HOW TO COMPLETE THIS TASK »
Pictures stay out of the copy. Transcribe exactly the lines from the line with "(378, 115) = (607, 299): none" through the final line of the records.

• • • • •

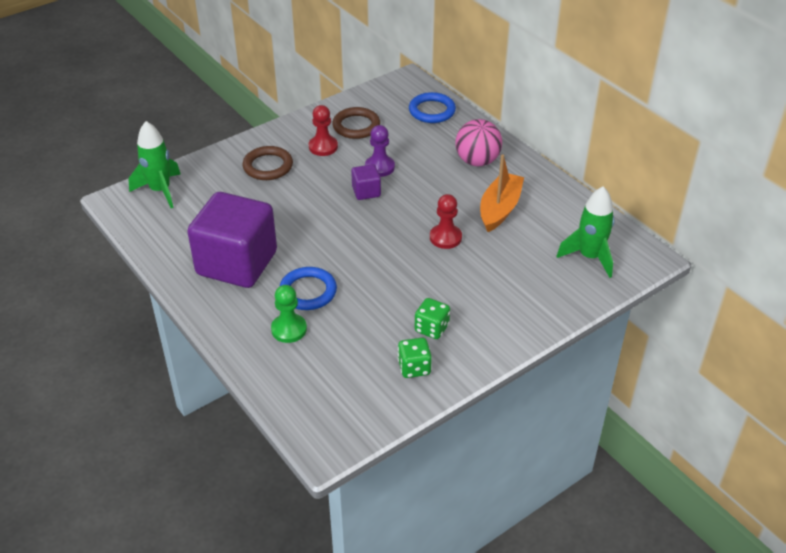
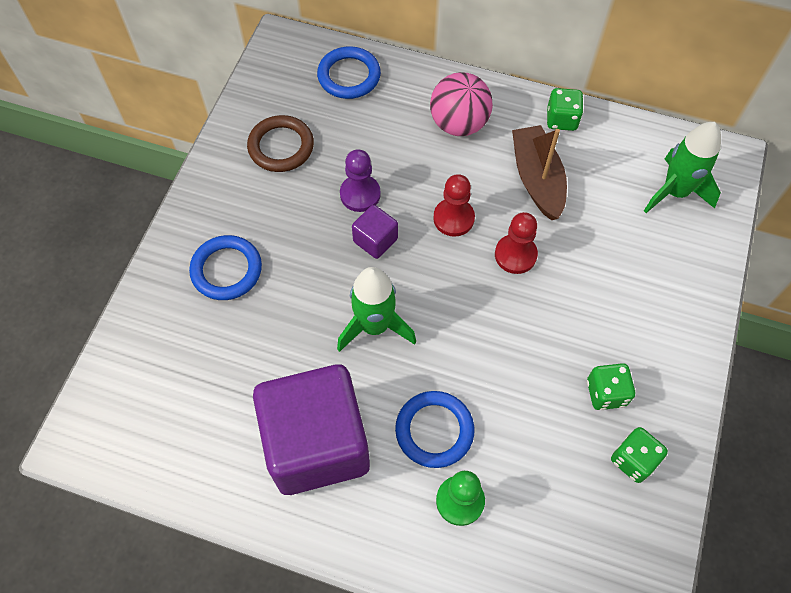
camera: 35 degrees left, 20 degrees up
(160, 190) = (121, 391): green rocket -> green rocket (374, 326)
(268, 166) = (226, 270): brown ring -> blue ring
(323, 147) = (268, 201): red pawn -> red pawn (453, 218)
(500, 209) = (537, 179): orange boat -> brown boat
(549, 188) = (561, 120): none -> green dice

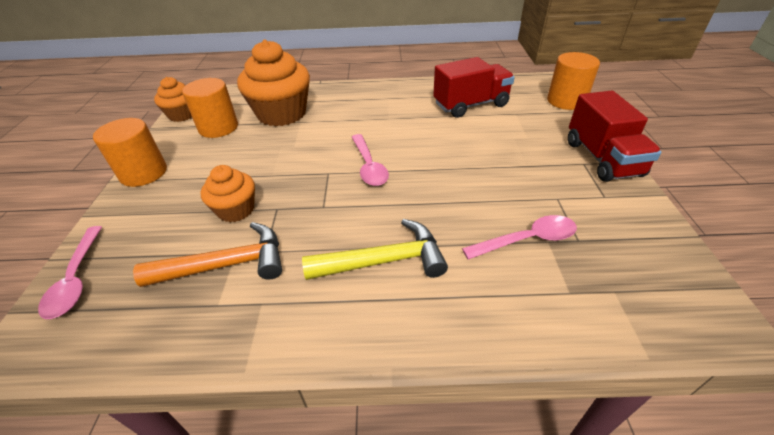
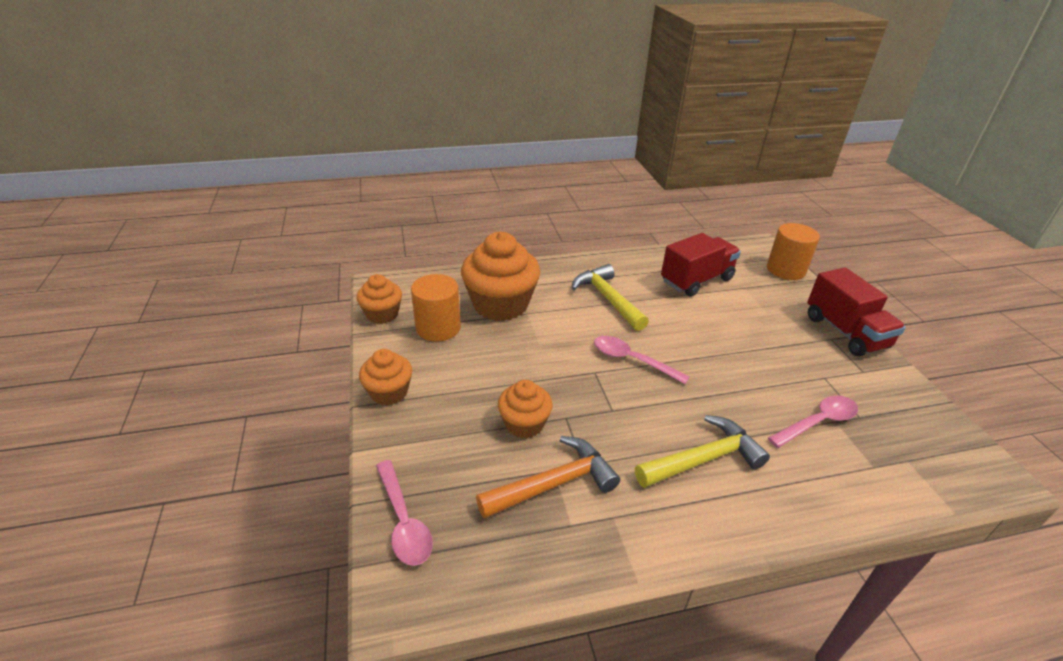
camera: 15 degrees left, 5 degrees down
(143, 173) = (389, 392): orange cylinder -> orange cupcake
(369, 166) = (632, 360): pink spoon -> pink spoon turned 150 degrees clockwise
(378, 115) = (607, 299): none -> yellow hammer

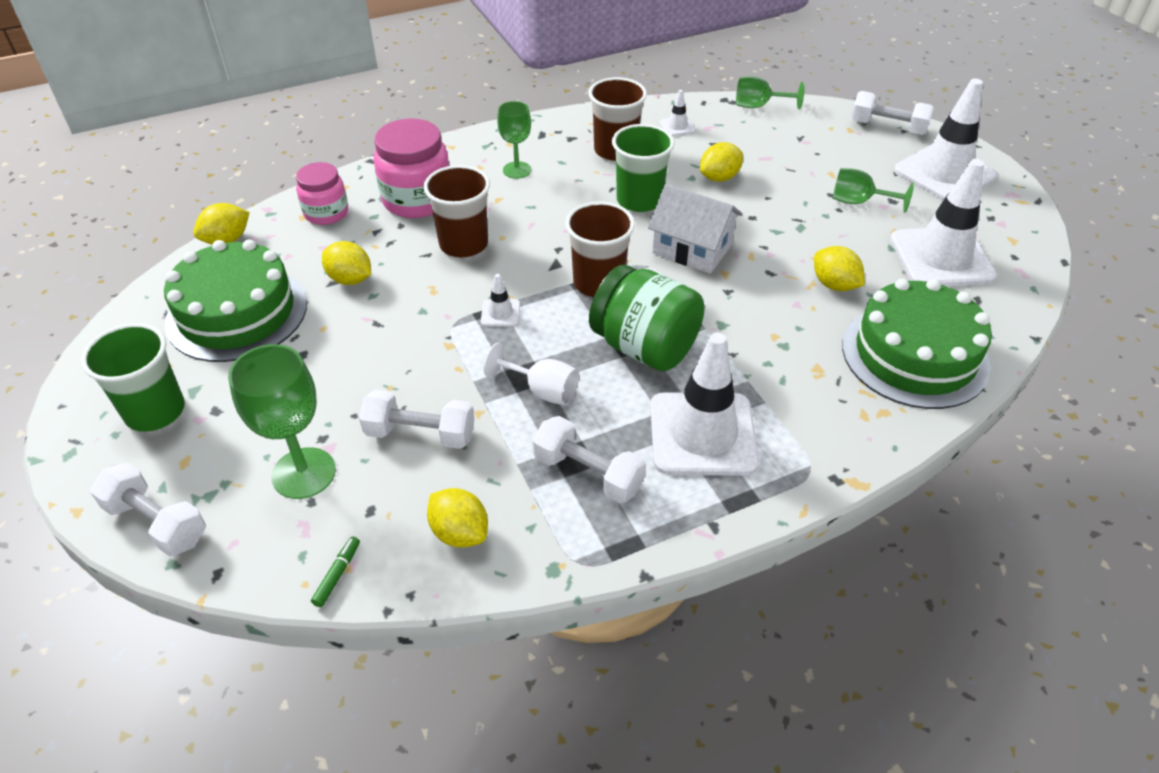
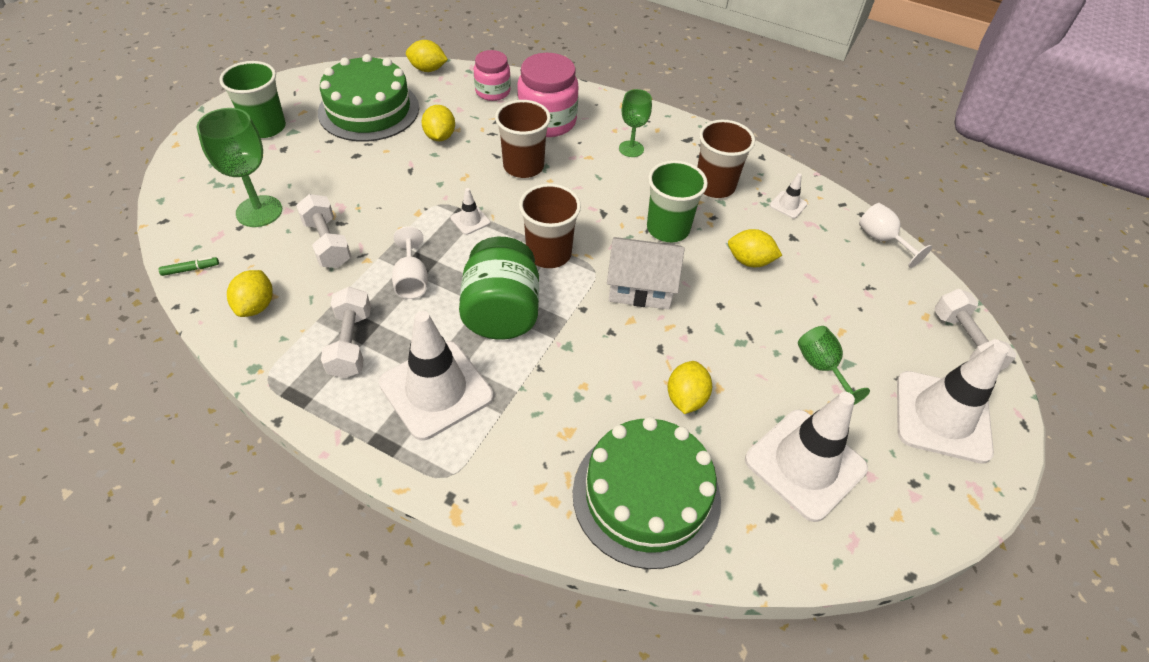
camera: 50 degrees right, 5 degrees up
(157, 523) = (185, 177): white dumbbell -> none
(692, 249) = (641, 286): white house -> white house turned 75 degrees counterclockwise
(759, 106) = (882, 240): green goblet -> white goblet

• • • • •

WRITTEN ANSWER »
(378, 115) = (607, 299): none -> yellow hammer

camera: 50 degrees right, 5 degrees up
(157, 523) = (185, 177): white dumbbell -> none
(692, 249) = (641, 286): white house -> white house turned 75 degrees counterclockwise
(759, 106) = (882, 240): green goblet -> white goblet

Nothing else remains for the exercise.